ACTIVITY:
The copy you produce must repeat each record exactly and contain no pictures.

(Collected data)
»»

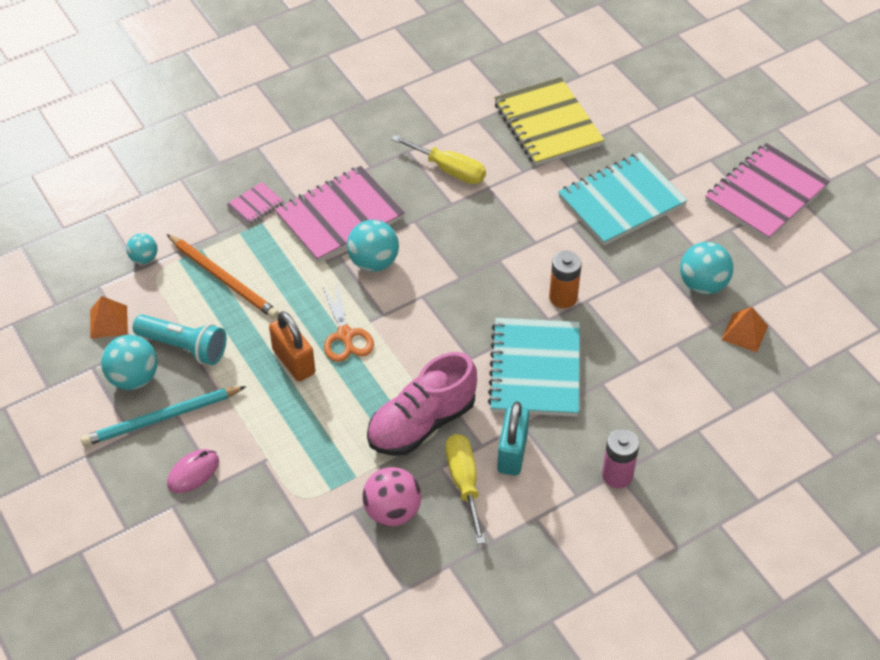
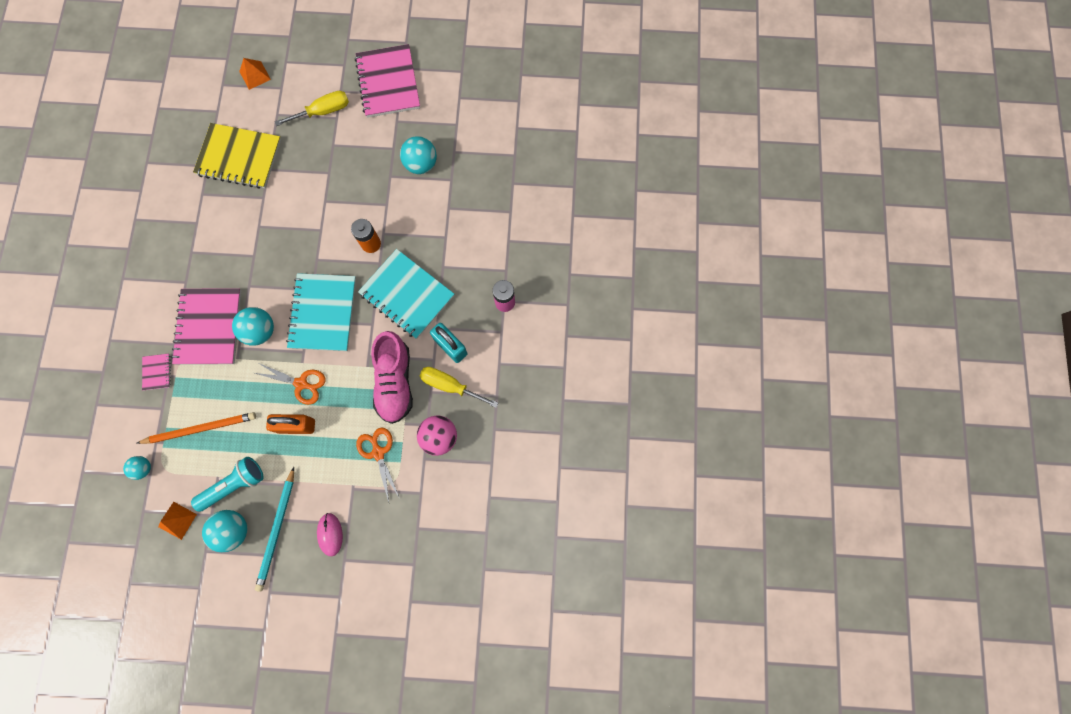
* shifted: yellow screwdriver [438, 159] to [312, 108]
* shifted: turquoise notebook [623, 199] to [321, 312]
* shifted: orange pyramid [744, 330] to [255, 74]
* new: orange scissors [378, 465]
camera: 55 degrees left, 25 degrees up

««

EXPECTED ANSWER:
* shifted: yellow screwdriver [438, 159] to [312, 108]
* shifted: turquoise notebook [623, 199] to [321, 312]
* shifted: orange pyramid [744, 330] to [255, 74]
* new: orange scissors [378, 465]
camera: 55 degrees left, 25 degrees up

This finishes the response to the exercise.